## Problem to solve
Entries follow. Give back exactly the lines starting at the one containing "grey capsule: 5 -> 4" and ending at the one containing "yellow lemon: 1 -> 0", and no other lines.

## Records for the task
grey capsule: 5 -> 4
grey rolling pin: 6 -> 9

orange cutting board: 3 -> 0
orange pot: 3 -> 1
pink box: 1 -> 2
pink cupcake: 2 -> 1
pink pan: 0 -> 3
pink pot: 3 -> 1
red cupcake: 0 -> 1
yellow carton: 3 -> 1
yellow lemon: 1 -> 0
* * *
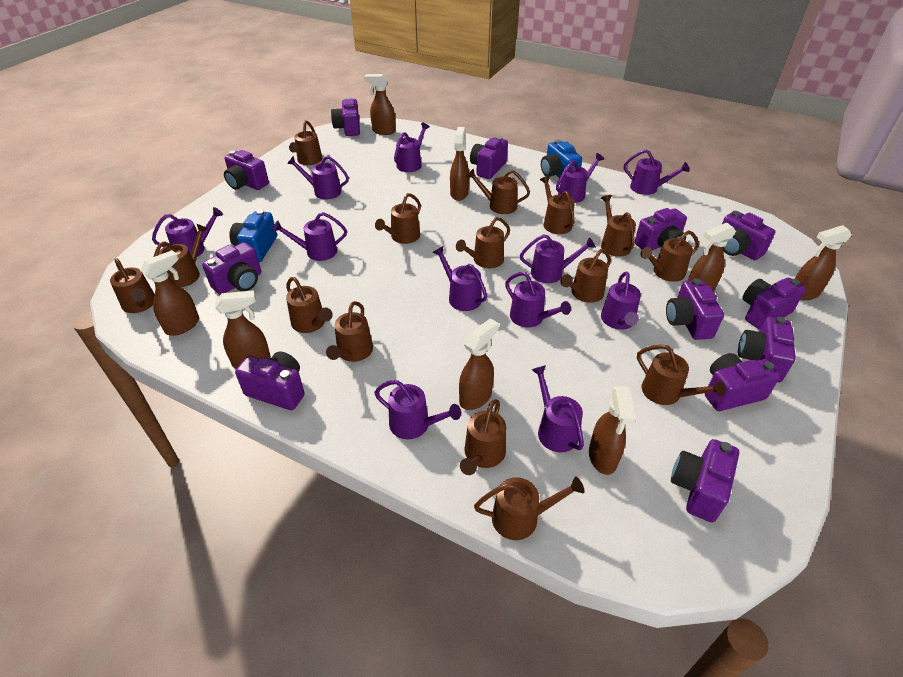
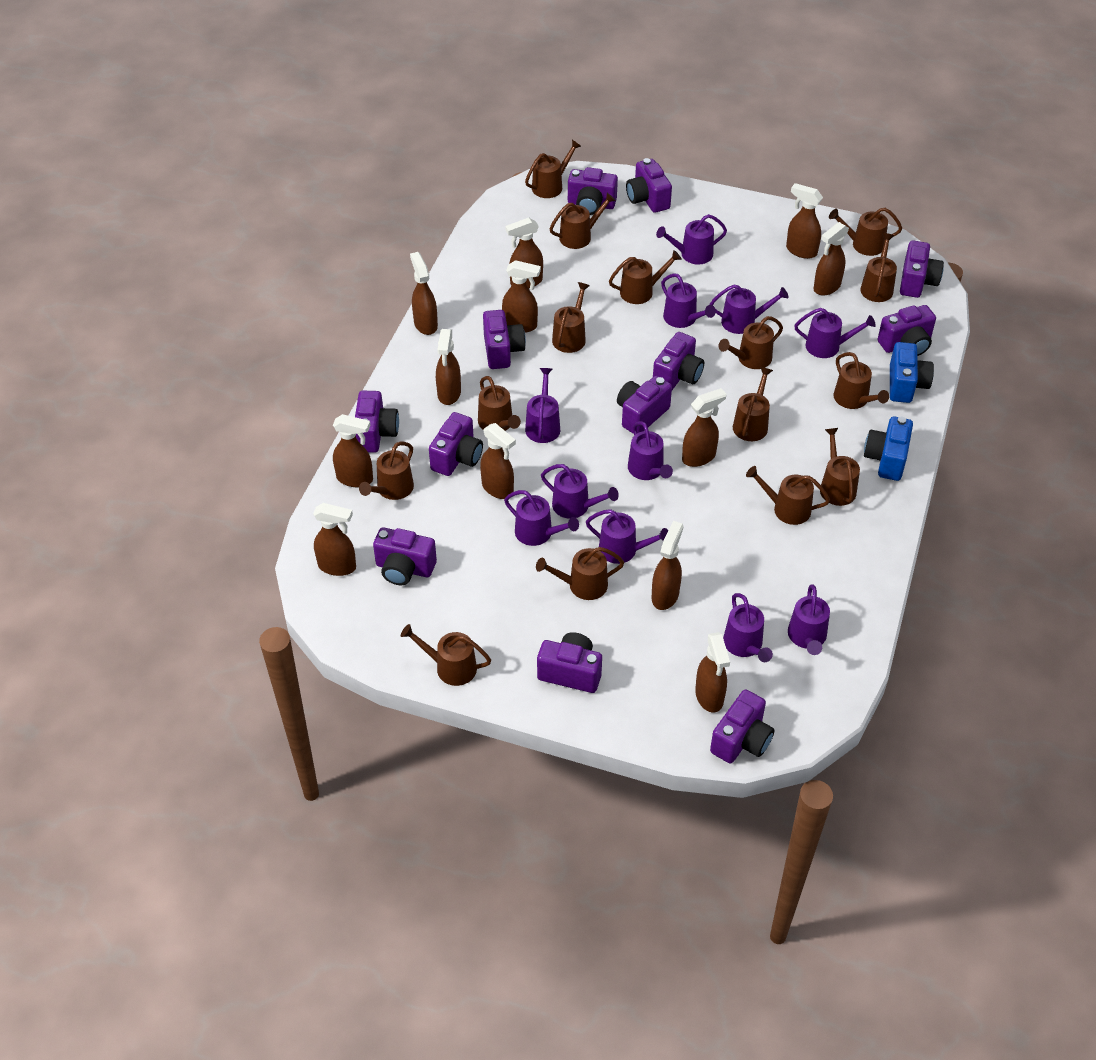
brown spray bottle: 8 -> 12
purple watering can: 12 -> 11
* * *
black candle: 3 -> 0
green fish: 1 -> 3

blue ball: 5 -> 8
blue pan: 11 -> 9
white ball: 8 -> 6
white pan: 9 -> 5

## Task answer
grey capsule: 5 -> 4
grey rolling pin: 6 -> 9

orange cutting board: 3 -> 0
orange pot: 3 -> 1
pink box: 1 -> 2
pink cupcake: 2 -> 1
pink pan: 0 -> 3
pink pot: 3 -> 1
red cupcake: 0 -> 1
yellow carton: 3 -> 1
yellow lemon: 1 -> 0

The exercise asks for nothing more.